PROBLEM REQUIREMENTS:
Your reply must consist of the data below, reproduced character for character.

THE DATA:
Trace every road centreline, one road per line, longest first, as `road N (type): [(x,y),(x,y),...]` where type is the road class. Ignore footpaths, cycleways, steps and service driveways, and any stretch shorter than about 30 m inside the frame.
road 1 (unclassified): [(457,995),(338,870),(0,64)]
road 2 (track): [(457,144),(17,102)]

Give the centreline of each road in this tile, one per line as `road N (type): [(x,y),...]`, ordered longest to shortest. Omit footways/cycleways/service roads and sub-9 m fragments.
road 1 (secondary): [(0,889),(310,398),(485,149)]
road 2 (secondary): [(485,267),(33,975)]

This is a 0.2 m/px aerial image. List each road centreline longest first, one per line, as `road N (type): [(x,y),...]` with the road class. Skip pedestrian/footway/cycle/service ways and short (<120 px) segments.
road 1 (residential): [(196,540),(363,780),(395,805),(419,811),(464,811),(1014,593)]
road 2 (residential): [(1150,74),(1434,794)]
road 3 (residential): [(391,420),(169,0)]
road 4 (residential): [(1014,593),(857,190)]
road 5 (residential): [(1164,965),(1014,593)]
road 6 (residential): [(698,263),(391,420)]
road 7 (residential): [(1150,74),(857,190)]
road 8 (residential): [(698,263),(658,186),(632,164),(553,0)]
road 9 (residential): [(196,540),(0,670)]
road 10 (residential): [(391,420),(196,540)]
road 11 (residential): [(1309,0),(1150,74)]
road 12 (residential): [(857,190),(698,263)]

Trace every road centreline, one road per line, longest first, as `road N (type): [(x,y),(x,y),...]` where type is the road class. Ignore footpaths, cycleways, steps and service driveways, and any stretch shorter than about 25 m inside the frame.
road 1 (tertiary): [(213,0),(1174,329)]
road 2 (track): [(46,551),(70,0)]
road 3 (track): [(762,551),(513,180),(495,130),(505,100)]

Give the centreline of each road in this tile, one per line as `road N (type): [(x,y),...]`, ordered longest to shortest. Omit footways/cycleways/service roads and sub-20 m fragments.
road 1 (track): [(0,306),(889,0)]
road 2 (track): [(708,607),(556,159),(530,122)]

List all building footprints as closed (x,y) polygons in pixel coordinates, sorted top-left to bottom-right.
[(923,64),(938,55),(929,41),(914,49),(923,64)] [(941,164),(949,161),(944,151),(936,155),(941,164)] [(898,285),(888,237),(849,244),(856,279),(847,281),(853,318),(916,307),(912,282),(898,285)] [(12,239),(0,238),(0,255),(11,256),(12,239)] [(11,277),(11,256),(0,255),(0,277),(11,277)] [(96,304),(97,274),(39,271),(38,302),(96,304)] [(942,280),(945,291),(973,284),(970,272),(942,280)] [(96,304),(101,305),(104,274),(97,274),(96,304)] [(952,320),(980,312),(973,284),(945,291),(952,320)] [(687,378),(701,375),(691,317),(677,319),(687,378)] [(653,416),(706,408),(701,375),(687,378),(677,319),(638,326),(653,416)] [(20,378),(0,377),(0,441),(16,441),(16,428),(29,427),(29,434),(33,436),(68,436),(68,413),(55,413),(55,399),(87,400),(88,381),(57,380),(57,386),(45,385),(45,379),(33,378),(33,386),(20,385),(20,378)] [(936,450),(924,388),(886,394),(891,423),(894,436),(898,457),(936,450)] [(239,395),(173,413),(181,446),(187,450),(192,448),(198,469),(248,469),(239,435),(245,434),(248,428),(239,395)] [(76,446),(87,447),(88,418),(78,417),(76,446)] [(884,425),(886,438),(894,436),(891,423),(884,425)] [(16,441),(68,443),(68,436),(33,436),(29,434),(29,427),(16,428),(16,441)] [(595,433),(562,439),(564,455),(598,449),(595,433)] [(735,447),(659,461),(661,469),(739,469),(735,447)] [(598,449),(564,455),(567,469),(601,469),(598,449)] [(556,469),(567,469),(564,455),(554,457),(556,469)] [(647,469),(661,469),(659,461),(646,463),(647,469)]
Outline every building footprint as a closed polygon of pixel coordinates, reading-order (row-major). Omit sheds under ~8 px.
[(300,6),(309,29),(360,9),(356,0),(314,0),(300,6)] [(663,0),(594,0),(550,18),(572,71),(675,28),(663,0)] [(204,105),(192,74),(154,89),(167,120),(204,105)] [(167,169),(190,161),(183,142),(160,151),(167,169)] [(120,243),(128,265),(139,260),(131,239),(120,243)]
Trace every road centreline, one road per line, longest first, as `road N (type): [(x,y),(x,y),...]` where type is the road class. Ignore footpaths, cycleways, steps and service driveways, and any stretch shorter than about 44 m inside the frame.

RESULT FOR THIS TASK:
Trace every road centreline, one road per line, longest first, as `road N (type): [(x,y),(x,y),...]` where type is the road class. Ignore footpaths, cycleways, steps and service driveways, and any stretch shorter than about 30 m inside the frame.
road 1 (unclassified): [(457,995),(338,870),(0,64)]
road 2 (track): [(457,144),(17,102)]

Give the centreline of each road in this tile, one per line as `road N (type): [(x,y),...]`, ordered longest to shortest. Omit footways/cycleways/service roads and sub-9 m fragments.
road 1 (secondary): [(0,889),(310,398),(485,149)]
road 2 (secondary): [(485,267),(33,975)]

This is a 0.2 m/px aerial image. List each road centreline longest first, one per line, as `road N (type): [(x,y),...]` with the road class. Skip pedestrian/footway/cycle/service ways and short (<120 px) segments.
road 1 (residential): [(196,540),(363,780),(395,805),(419,811),(464,811),(1014,593)]
road 2 (residential): [(1150,74),(1434,794)]
road 3 (residential): [(391,420),(169,0)]
road 4 (residential): [(1014,593),(857,190)]
road 5 (residential): [(1164,965),(1014,593)]
road 6 (residential): [(698,263),(391,420)]
road 7 (residential): [(1150,74),(857,190)]
road 8 (residential): [(698,263),(658,186),(632,164),(553,0)]
road 9 (residential): [(196,540),(0,670)]
road 10 (residential): [(391,420),(196,540)]
road 11 (residential): [(1309,0),(1150,74)]
road 12 (residential): [(857,190),(698,263)]

Trace every road centreline, one road per line, longest first, as `road N (type): [(x,y),(x,y),...]` where type is the road class. Ignore footpaths, cycleways, steps and service driveways, and any stretch shorter than about 25 m inside the frame.
road 1 (tertiary): [(213,0),(1174,329)]
road 2 (track): [(46,551),(70,0)]
road 3 (track): [(762,551),(513,180),(495,130),(505,100)]

Give the centreline of each road in this tile, one per line as `road N (type): [(x,y),...]`, ordered longest to shortest. Omit footways/cycleways/service roads and sub-20 m fragments.
road 1 (track): [(0,306),(889,0)]
road 2 (track): [(708,607),(556,159),(530,122)]

List all building footprints as closed (x,y) polygons in pixel coordinates, sorted top-left to bottom-right.
[(923,64),(938,55),(929,41),(914,49),(923,64)] [(941,164),(949,161),(944,151),(936,155),(941,164)] [(898,285),(888,237),(849,244),(856,279),(847,281),(853,318),(916,307),(912,282),(898,285)] [(12,239),(0,238),(0,255),(11,256),(12,239)] [(11,277),(11,256),(0,255),(0,277),(11,277)] [(96,304),(97,274),(39,271),(38,302),(96,304)] [(942,280),(945,291),(973,284),(970,272),(942,280)] [(96,304),(101,305),(104,274),(97,274),(96,304)] [(952,320),(980,312),(973,284),(945,291),(952,320)] [(687,378),(701,375),(691,317),(677,319),(687,378)] [(653,416),(706,408),(701,375),(687,378),(677,319),(638,326),(653,416)] [(20,378),(0,377),(0,441),(16,441),(16,428),(29,427),(29,434),(33,436),(68,436),(68,413),(55,413),(55,399),(87,400),(88,381),(57,380),(57,386),(45,385),(45,379),(33,378),(33,386),(20,385),(20,378)] [(936,450),(924,388),(886,394),(891,423),(894,436),(898,457),(936,450)] [(239,395),(173,413),(181,446),(187,450),(192,448),(198,469),(248,469),(239,435),(245,434),(248,428),(239,395)] [(76,446),(87,447),(88,418),(78,417),(76,446)] [(884,425),(886,438),(894,436),(891,423),(884,425)] [(16,441),(68,443),(68,436),(33,436),(29,434),(29,427),(16,428),(16,441)] [(595,433),(562,439),(564,455),(598,449),(595,433)] [(735,447),(659,461),(661,469),(739,469),(735,447)] [(598,449),(564,455),(567,469),(601,469),(598,449)] [(556,469),(567,469),(564,455),(554,457),(556,469)] [(647,469),(661,469),(659,461),(646,463),(647,469)]
Outline every building footprint as a closed polygon of pixel coordinates, reading-order (row-major). Omit sheds under ~8 px.
[(300,6),(309,29),(360,9),(356,0),(314,0),(300,6)] [(663,0),(594,0),(550,18),(572,71),(675,28),(663,0)] [(204,105),(192,74),(154,89),(167,120),(204,105)] [(167,169),(190,161),(183,142),(160,151),(167,169)] [(120,243),(128,265),(139,260),(131,239),(120,243)]
Trace every road centreline, one road per line, longest first, as `road N (type): [(x,y),(x,y),...]` where type is the road class. Ignore footpaths, cycleways, steps and service driveways, and any stretch shorter than about 44 m inside the frame.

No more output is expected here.